● **What the task requires**
Nothing but the lines from the one containing "black brick F9:G9" through the end of the entries should be set down, each exactly as written.

==================================================

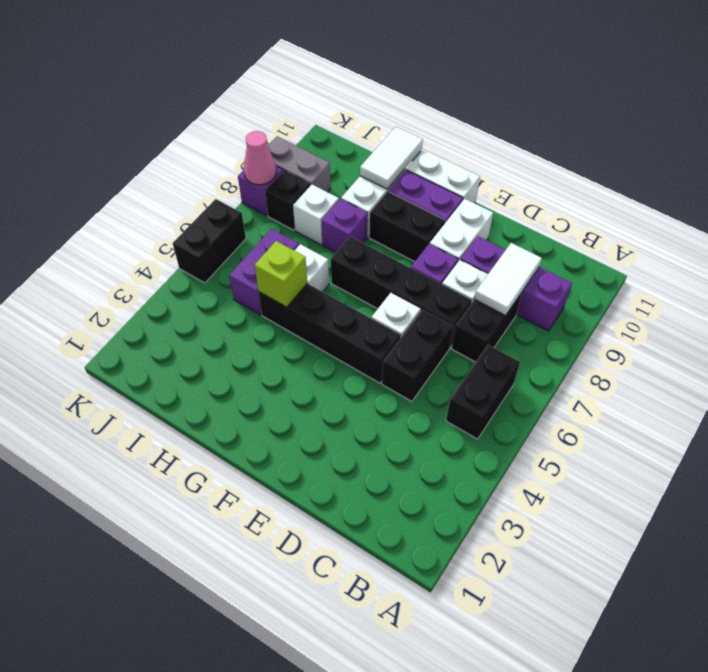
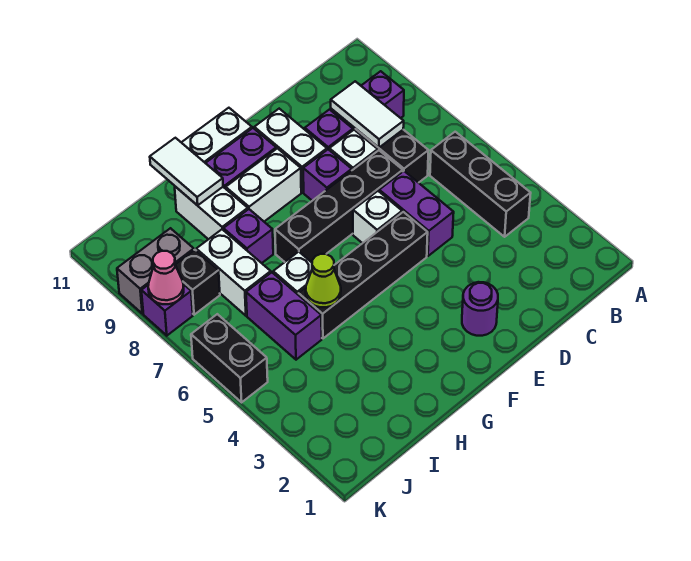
black brick B5:B6 level 1 -> black brick B4:B6 level 1
black brick D5:D6 level 1 -> purple brick D5:D6 level 1
none -> purple round brick E2 level 1
black brick F9:G9 level 1 -> white brick F9:G9 level 1
lime brick H5 level 2 -> lime cone H5 level 2
white brick I8 level 1 -> white brick I7:I8 level 1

==================================================

● **Output of the task**
black brick F9:G9 level 1 -> white brick F9:G9 level 1
lime brick H5 level 2 -> lime cone H5 level 2
white brick I8 level 1 -> white brick I7:I8 level 1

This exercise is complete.